## Task to complete
Between the line containing "S103: switch (BAT, VBUS)" and the line containing "C3: none -> 680nF (GND, VS)" lies a run of lines; give that run again exactly, with both of those lines, and nothing else from the entries below.
_ _ _
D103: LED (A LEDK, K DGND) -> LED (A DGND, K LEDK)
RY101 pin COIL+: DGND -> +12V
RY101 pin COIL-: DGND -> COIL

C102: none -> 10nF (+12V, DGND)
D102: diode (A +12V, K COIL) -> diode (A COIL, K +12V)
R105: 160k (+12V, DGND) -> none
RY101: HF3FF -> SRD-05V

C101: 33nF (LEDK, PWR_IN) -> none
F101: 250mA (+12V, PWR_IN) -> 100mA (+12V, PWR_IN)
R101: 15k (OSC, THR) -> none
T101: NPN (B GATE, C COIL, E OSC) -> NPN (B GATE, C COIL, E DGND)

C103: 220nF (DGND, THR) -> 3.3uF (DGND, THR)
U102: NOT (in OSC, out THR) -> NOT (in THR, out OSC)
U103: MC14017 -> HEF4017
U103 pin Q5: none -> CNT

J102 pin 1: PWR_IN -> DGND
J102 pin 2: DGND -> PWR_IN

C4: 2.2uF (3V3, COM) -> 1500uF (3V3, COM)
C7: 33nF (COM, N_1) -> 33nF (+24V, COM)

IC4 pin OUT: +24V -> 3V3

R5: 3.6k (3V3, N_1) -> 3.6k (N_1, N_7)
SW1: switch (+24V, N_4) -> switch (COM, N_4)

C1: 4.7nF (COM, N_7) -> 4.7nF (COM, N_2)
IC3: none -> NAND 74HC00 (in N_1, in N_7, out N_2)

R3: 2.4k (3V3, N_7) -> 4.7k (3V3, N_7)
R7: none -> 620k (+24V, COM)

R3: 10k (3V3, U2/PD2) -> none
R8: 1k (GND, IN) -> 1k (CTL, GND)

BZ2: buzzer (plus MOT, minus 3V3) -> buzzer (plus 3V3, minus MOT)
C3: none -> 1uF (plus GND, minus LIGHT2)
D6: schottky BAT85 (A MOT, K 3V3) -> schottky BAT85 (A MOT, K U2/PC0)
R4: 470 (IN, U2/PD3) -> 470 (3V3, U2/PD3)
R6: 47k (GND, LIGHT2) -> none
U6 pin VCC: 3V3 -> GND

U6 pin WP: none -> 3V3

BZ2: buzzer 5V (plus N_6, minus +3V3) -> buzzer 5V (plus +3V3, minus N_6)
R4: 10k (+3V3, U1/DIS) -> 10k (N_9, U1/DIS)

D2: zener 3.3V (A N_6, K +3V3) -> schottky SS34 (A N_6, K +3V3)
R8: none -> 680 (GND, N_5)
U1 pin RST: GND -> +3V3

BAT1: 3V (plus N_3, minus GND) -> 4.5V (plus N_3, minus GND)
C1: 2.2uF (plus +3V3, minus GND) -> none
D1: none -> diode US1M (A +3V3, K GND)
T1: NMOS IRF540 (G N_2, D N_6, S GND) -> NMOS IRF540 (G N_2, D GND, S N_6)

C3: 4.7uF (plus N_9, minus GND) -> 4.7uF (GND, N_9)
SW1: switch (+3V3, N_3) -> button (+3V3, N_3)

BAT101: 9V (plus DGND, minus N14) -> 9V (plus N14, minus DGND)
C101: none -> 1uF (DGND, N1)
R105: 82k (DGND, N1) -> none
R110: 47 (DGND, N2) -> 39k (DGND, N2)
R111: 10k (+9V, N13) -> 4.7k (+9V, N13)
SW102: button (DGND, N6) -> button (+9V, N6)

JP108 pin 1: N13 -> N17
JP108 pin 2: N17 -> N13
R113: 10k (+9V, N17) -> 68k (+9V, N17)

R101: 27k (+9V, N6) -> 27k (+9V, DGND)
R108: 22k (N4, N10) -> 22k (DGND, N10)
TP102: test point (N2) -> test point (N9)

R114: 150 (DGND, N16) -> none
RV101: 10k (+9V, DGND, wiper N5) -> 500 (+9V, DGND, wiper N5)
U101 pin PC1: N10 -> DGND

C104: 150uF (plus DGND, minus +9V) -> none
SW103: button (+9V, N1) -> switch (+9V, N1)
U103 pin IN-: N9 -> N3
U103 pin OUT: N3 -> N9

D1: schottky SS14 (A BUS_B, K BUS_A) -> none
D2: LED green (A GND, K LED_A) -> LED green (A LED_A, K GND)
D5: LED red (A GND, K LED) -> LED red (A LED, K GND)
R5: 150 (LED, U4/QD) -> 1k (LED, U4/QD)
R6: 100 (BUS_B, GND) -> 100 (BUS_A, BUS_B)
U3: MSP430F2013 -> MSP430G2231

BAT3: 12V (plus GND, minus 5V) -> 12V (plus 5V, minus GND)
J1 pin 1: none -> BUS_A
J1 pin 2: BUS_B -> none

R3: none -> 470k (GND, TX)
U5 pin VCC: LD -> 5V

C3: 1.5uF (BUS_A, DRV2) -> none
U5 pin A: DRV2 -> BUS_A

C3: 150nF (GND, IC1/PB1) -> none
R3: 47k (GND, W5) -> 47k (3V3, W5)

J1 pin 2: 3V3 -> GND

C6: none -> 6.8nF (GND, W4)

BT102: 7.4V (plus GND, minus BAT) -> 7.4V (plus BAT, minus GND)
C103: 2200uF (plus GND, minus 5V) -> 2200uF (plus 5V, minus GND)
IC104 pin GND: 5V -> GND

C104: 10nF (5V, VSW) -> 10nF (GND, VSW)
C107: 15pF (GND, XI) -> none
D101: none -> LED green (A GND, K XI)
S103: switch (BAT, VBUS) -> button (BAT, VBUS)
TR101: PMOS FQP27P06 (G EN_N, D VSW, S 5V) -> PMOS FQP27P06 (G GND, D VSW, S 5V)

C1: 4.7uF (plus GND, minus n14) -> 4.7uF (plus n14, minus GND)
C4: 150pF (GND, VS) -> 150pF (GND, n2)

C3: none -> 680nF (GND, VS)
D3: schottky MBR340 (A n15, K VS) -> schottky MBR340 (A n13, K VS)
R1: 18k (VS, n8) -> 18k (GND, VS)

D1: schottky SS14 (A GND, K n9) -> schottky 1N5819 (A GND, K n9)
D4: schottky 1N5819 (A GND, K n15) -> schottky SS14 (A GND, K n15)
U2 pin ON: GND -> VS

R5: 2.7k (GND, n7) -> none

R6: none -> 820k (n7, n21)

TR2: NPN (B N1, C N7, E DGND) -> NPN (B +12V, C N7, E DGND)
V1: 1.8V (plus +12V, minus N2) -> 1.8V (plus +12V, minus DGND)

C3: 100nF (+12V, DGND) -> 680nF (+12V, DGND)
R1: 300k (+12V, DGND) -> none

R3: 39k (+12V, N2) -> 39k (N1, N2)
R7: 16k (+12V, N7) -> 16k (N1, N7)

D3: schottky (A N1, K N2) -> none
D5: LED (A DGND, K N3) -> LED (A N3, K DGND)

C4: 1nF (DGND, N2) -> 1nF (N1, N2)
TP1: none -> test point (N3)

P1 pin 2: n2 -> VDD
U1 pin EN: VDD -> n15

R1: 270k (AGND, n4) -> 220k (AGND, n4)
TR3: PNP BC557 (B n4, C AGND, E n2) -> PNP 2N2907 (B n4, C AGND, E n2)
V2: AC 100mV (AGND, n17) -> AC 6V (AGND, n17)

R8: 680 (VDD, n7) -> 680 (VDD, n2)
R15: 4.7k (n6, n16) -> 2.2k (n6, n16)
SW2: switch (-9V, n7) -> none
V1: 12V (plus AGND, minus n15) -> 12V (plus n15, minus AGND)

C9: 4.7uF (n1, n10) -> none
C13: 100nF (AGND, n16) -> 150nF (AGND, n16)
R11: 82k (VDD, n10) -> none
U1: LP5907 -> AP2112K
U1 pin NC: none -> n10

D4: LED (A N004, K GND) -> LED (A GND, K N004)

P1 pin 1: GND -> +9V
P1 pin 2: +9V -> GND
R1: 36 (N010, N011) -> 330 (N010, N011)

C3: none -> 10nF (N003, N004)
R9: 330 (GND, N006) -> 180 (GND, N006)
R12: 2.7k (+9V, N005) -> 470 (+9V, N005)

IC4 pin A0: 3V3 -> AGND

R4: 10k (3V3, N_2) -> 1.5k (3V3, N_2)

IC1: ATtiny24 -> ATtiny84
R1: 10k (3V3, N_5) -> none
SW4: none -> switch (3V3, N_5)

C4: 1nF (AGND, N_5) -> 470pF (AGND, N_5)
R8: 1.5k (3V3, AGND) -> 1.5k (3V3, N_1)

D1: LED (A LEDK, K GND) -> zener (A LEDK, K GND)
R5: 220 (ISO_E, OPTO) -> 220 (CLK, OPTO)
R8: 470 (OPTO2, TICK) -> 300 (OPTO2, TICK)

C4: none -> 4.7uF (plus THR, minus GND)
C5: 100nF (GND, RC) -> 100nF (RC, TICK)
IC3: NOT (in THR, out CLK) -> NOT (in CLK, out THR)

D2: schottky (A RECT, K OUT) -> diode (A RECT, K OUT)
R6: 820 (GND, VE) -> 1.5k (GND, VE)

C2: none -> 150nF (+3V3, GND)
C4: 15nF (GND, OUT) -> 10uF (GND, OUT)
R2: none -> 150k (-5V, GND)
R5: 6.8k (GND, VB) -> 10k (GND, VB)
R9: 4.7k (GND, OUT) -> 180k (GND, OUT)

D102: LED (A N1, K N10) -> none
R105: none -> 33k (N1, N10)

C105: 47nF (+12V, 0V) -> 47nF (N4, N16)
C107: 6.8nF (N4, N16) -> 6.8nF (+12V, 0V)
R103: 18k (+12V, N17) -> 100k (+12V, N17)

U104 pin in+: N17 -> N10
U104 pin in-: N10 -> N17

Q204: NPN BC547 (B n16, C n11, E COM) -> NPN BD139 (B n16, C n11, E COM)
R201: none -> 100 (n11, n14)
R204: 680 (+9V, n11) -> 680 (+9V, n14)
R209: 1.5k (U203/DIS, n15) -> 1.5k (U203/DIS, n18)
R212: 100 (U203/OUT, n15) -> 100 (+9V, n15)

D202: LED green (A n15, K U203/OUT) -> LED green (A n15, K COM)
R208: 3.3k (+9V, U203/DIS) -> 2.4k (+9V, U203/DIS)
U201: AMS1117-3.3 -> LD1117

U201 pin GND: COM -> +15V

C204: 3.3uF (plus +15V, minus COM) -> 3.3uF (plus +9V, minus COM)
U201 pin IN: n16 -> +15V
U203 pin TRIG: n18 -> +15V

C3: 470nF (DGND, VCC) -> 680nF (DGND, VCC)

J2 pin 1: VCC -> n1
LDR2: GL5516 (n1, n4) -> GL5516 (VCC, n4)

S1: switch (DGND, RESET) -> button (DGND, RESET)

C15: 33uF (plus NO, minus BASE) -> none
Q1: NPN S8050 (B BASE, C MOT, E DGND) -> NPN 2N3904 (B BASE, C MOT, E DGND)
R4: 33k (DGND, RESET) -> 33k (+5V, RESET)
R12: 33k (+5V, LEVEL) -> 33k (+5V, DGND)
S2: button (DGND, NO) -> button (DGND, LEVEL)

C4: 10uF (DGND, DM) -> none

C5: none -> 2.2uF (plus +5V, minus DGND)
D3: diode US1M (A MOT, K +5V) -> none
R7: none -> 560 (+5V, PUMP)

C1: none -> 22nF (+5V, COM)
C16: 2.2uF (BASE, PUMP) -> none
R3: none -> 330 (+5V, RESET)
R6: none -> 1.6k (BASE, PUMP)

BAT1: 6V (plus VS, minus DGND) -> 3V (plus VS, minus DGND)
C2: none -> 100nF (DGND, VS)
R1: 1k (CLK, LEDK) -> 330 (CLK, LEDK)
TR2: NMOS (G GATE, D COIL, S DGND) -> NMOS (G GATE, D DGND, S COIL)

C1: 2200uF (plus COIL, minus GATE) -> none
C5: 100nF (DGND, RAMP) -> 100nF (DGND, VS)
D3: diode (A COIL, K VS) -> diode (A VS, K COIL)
_ _ _
## Solution for this task
S103: switch (BAT, VBUS) -> button (BAT, VBUS)
TR101: PMOS FQP27P06 (G EN_N, D VSW, S 5V) -> PMOS FQP27P06 (G GND, D VSW, S 5V)

C1: 4.7uF (plus GND, minus n14) -> 4.7uF (plus n14, minus GND)
C4: 150pF (GND, VS) -> 150pF (GND, n2)

C3: none -> 680nF (GND, VS)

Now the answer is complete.